**What you need to do**
All of the records below should be retyped exactly, with no pictures included.

**Change detection outputs**

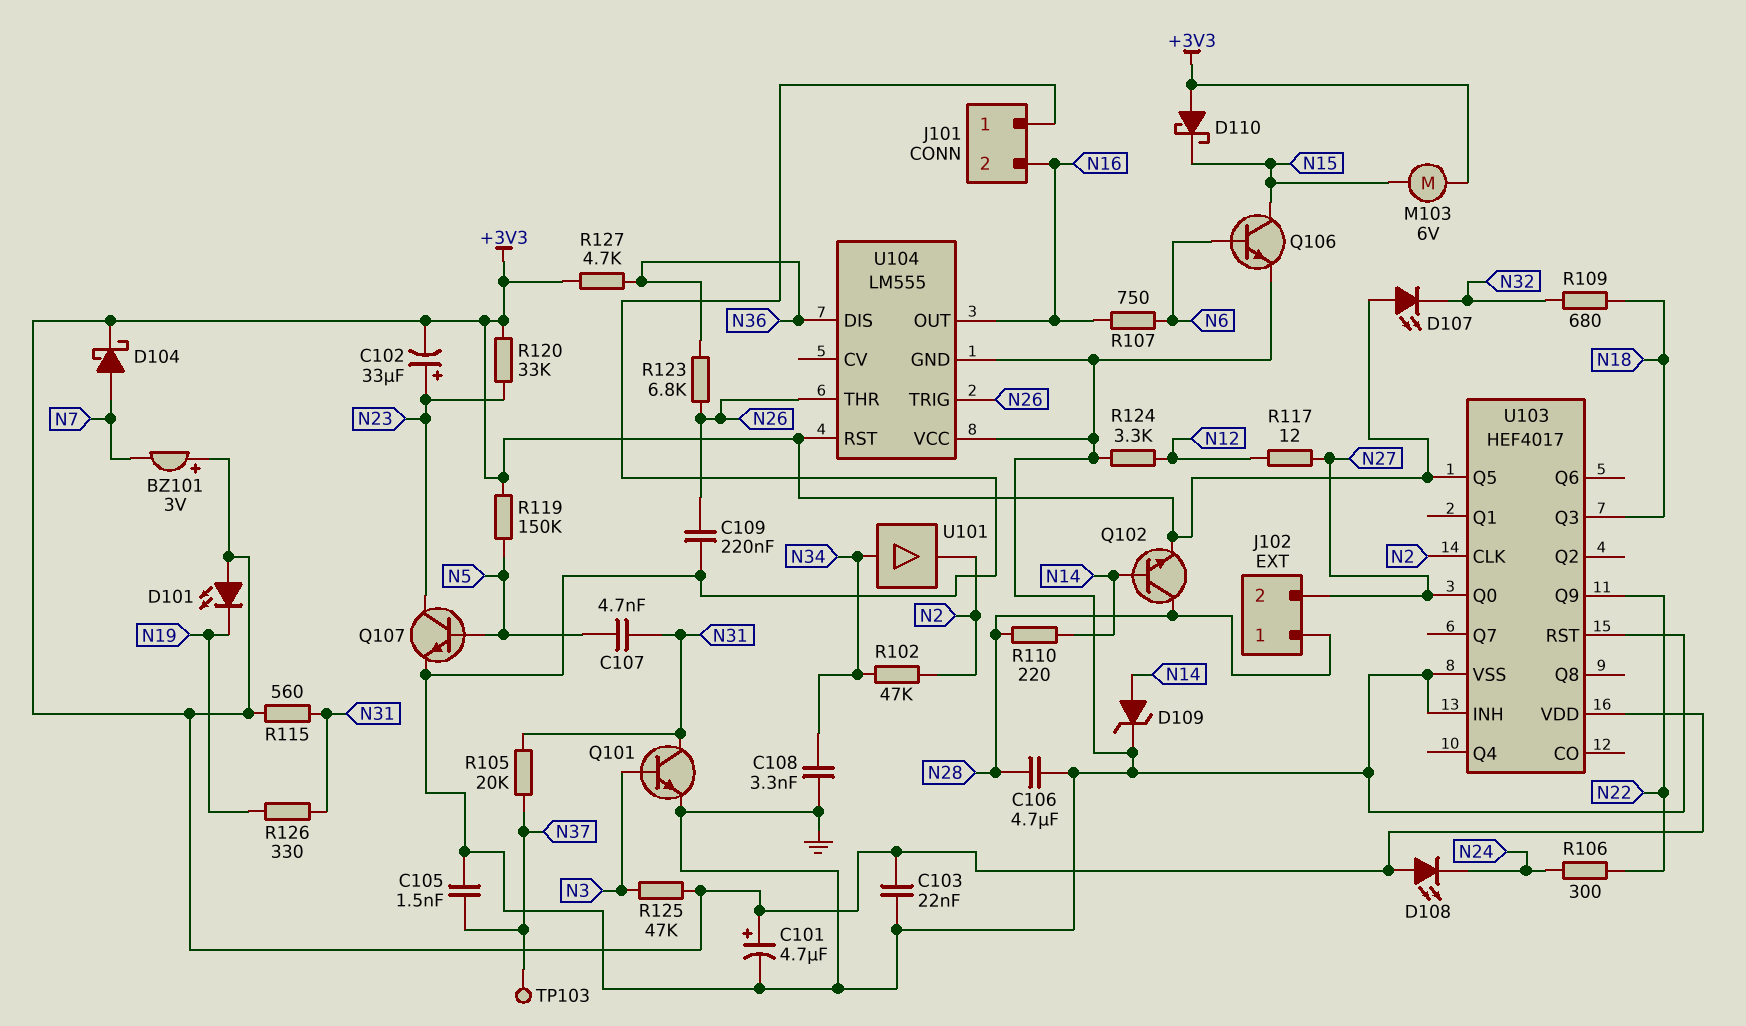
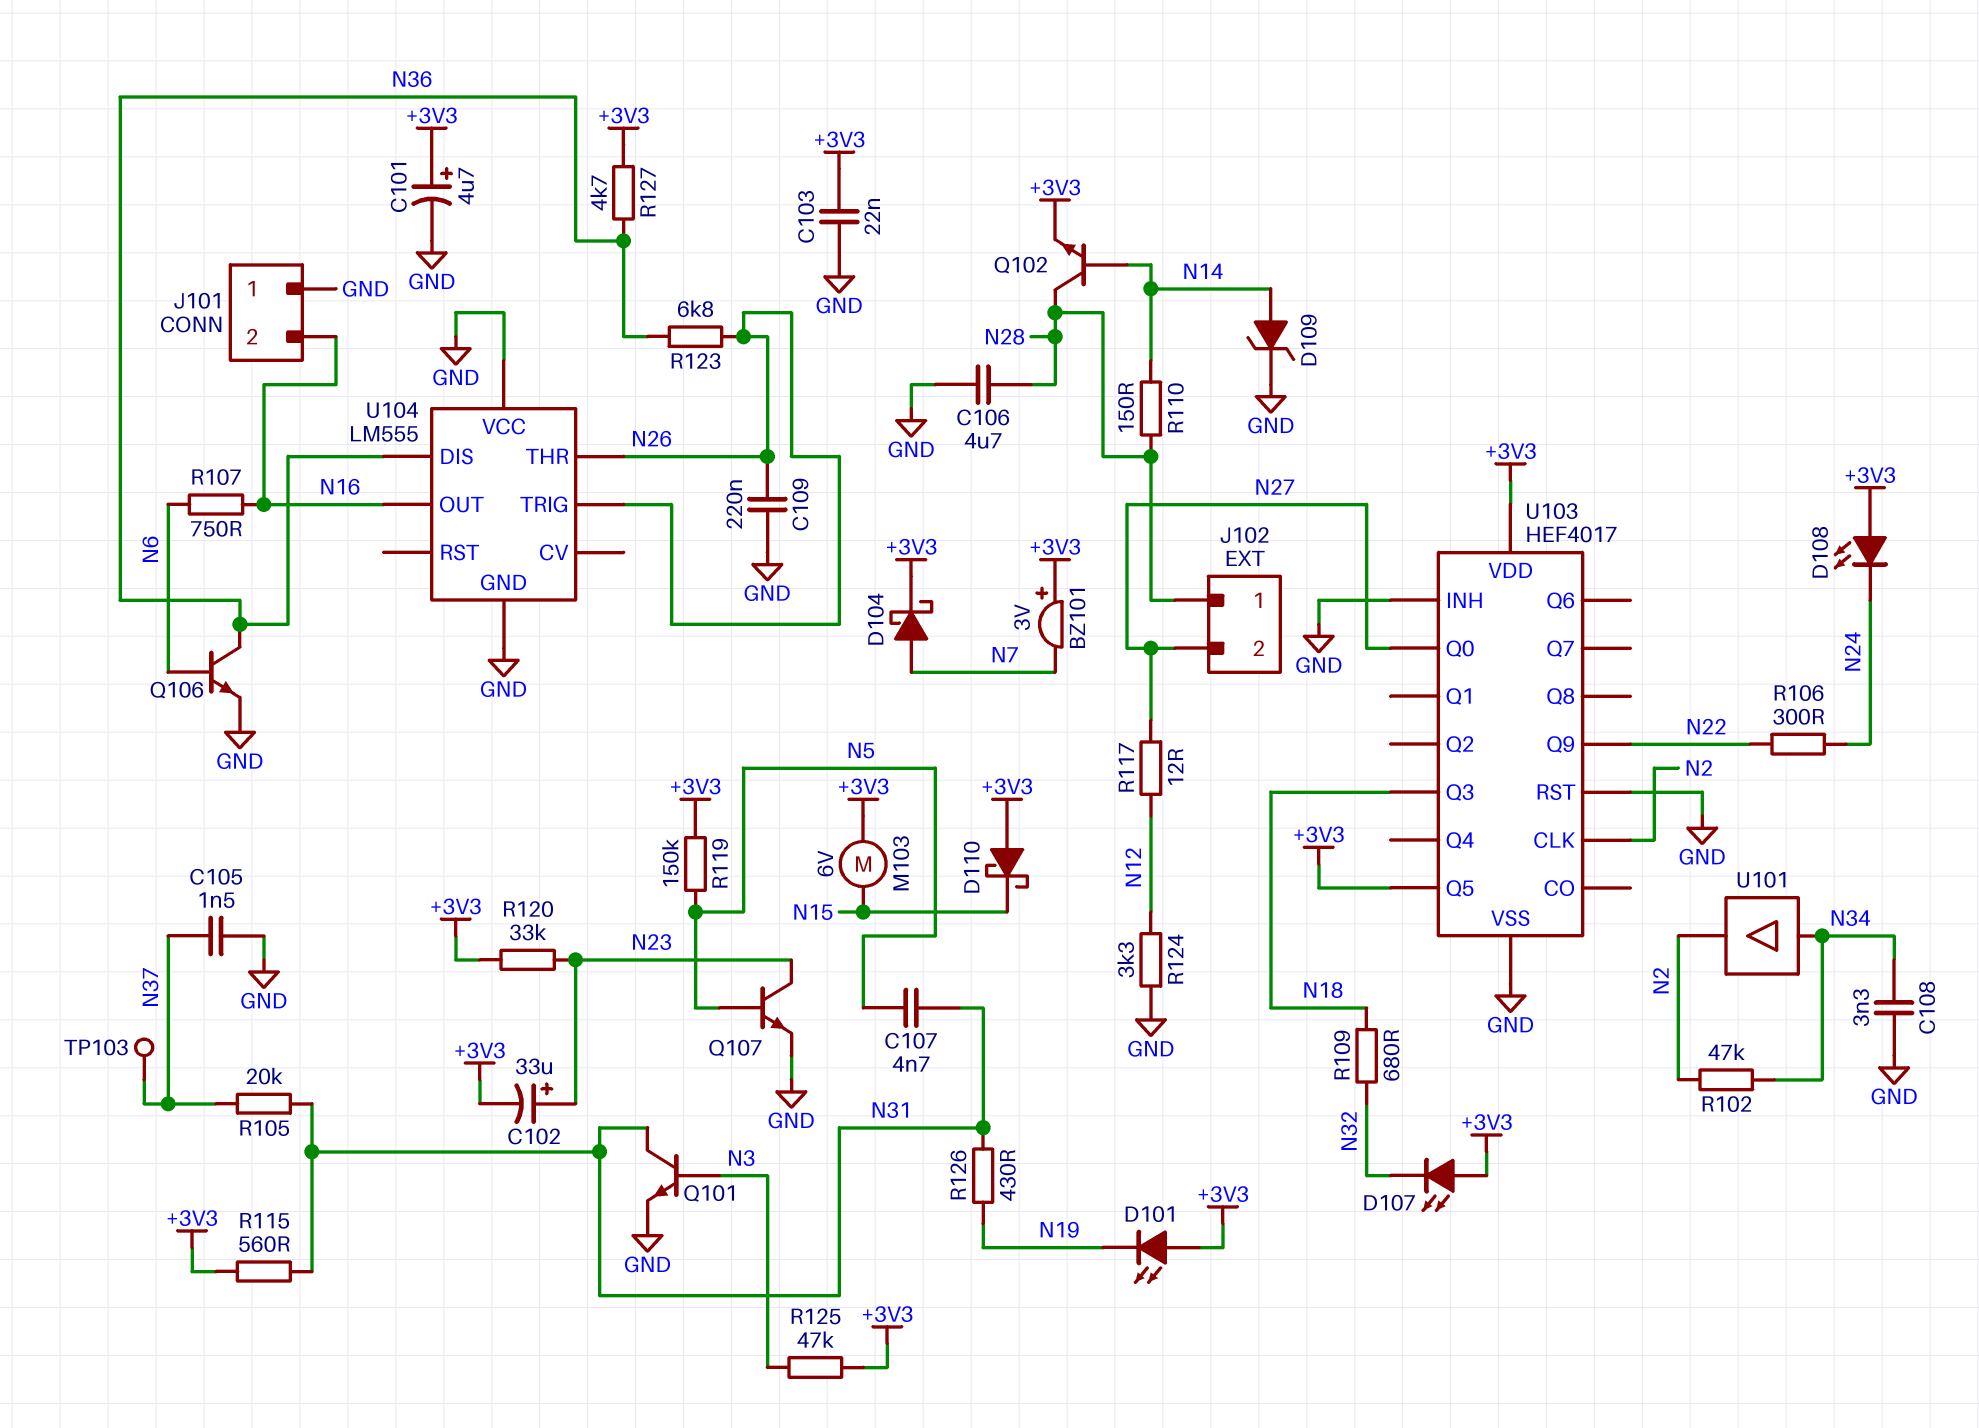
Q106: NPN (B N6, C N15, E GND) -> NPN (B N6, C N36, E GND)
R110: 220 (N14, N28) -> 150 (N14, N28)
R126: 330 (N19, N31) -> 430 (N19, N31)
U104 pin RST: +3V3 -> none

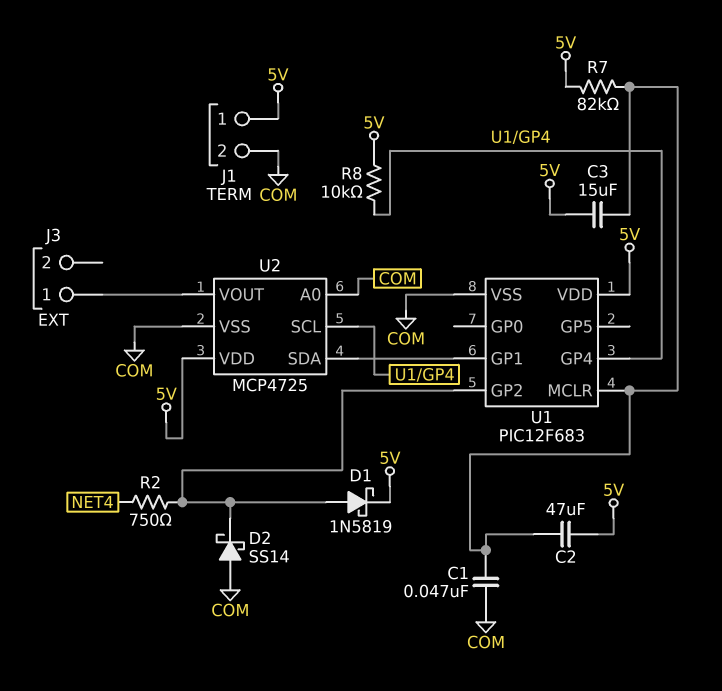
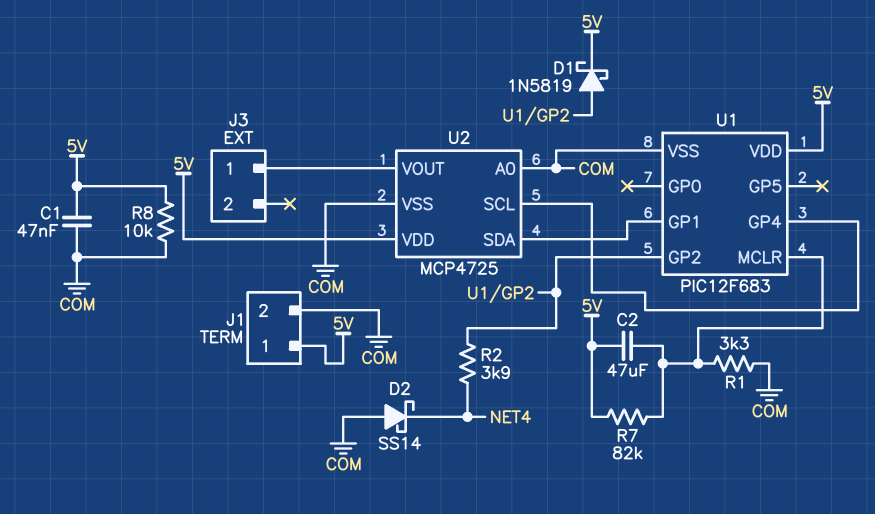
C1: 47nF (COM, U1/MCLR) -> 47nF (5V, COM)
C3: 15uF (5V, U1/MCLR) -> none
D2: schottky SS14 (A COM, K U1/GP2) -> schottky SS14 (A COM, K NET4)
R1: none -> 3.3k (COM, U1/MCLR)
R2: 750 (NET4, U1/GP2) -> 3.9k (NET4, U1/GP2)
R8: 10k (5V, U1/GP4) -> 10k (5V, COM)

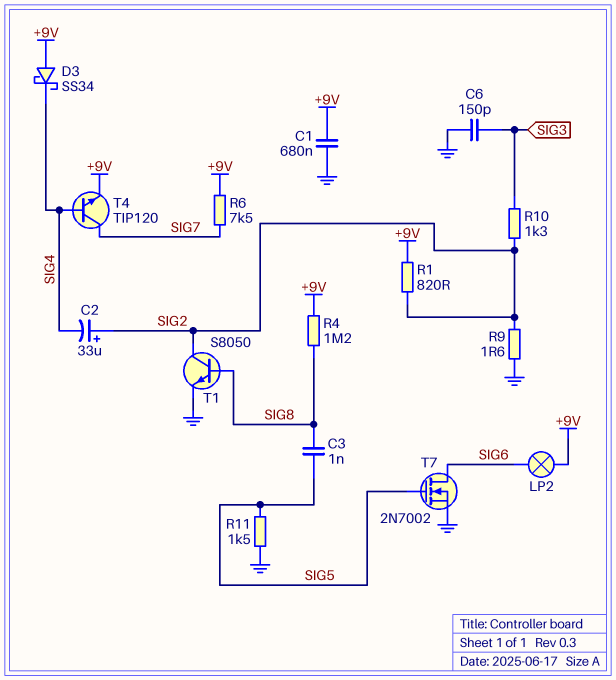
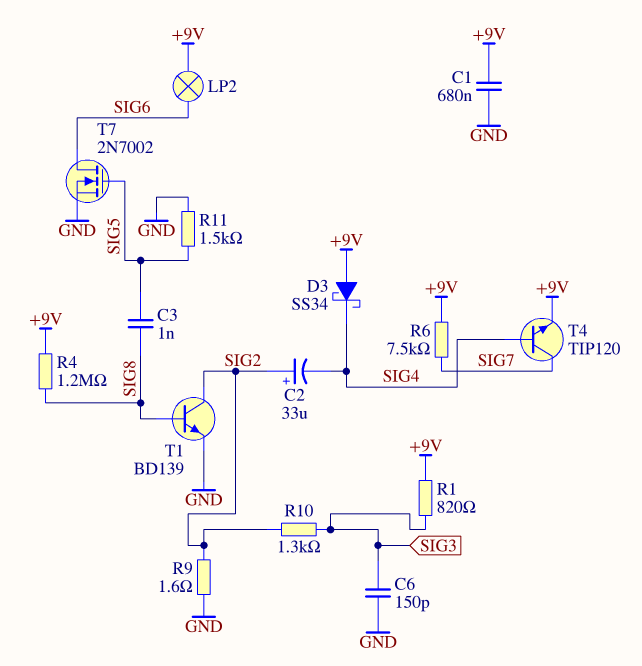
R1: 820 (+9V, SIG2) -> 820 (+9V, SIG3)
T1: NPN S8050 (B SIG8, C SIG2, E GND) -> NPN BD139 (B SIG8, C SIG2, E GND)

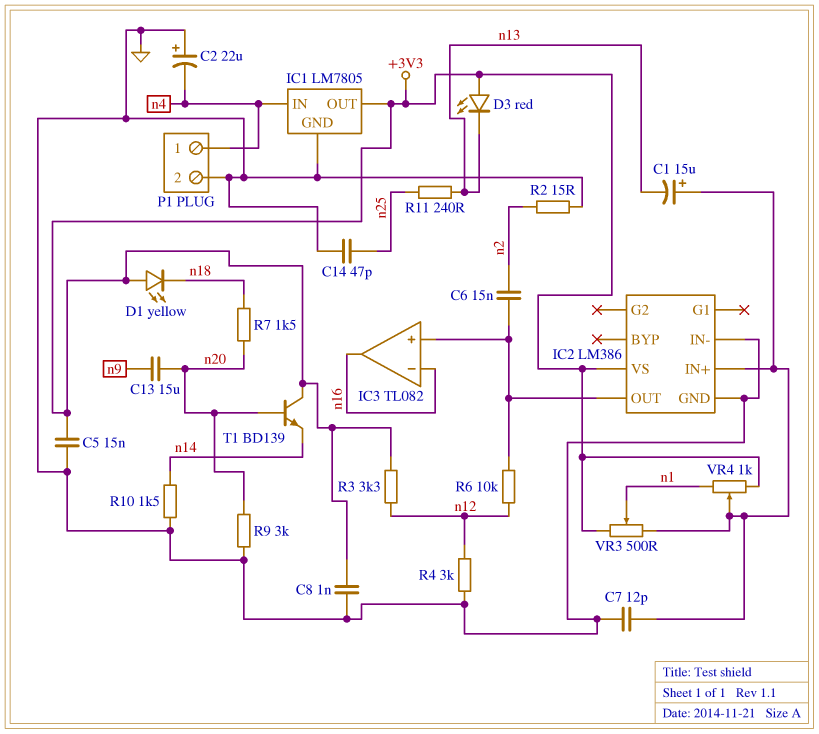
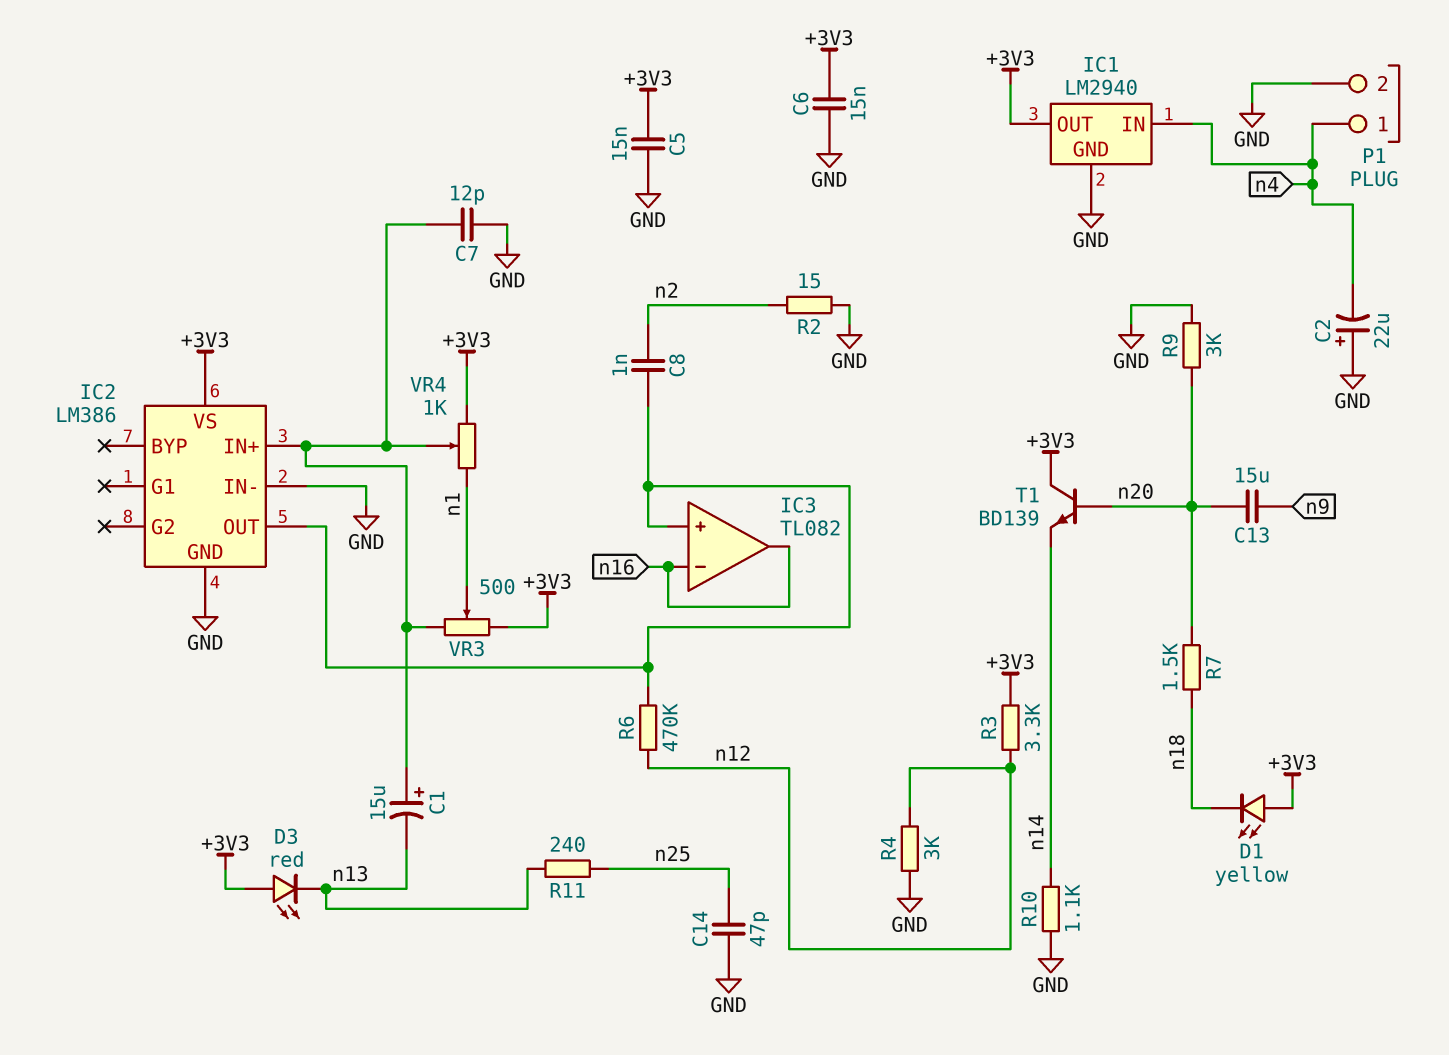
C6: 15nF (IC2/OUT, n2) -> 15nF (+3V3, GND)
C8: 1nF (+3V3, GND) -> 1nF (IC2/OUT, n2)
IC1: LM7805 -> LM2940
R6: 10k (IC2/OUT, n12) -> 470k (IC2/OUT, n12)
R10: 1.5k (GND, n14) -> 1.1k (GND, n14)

**Problem solution**
Q106: NPN (B N6, C N15, E GND) -> NPN (B N6, C N36, E GND)
R110: 220 (N14, N28) -> 150 (N14, N28)
R126: 330 (N19, N31) -> 430 (N19, N31)
U104 pin RST: +3V3 -> none

C1: 47nF (COM, U1/MCLR) -> 47nF (5V, COM)
C3: 15uF (5V, U1/MCLR) -> none
D2: schottky SS14 (A COM, K U1/GP2) -> schottky SS14 (A COM, K NET4)
R1: none -> 3.3k (COM, U1/MCLR)
R2: 750 (NET4, U1/GP2) -> 3.9k (NET4, U1/GP2)
R8: 10k (5V, U1/GP4) -> 10k (5V, COM)

R1: 820 (+9V, SIG2) -> 820 (+9V, SIG3)
T1: NPN S8050 (B SIG8, C SIG2, E GND) -> NPN BD139 (B SIG8, C SIG2, E GND)

C6: 15nF (IC2/OUT, n2) -> 15nF (+3V3, GND)
C8: 1nF (+3V3, GND) -> 1nF (IC2/OUT, n2)
IC1: LM7805 -> LM2940
R6: 10k (IC2/OUT, n12) -> 470k (IC2/OUT, n12)
R10: 1.5k (GND, n14) -> 1.1k (GND, n14)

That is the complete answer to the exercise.